-- Entries supplied --
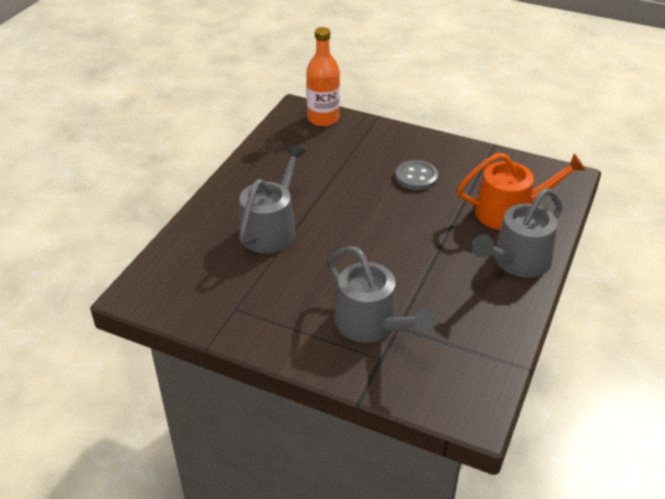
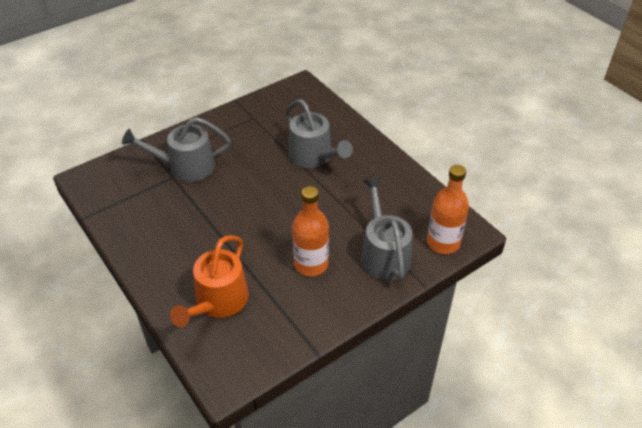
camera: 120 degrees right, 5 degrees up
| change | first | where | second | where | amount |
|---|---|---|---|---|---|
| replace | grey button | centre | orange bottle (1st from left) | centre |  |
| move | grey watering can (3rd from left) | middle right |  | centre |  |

-- Aim of the exercise --
The full data, repeated exactly and stripped of its pictures, is the expected answer.

-- Task solution --
camera: 120 degrees right, 5 degrees up
| change | first | where | second | where | amount |
|---|---|---|---|---|---|
| replace | grey button | centre | orange bottle (1st from left) | centre |  |
| move | grey watering can (3rd from left) | middle right |  | centre |  |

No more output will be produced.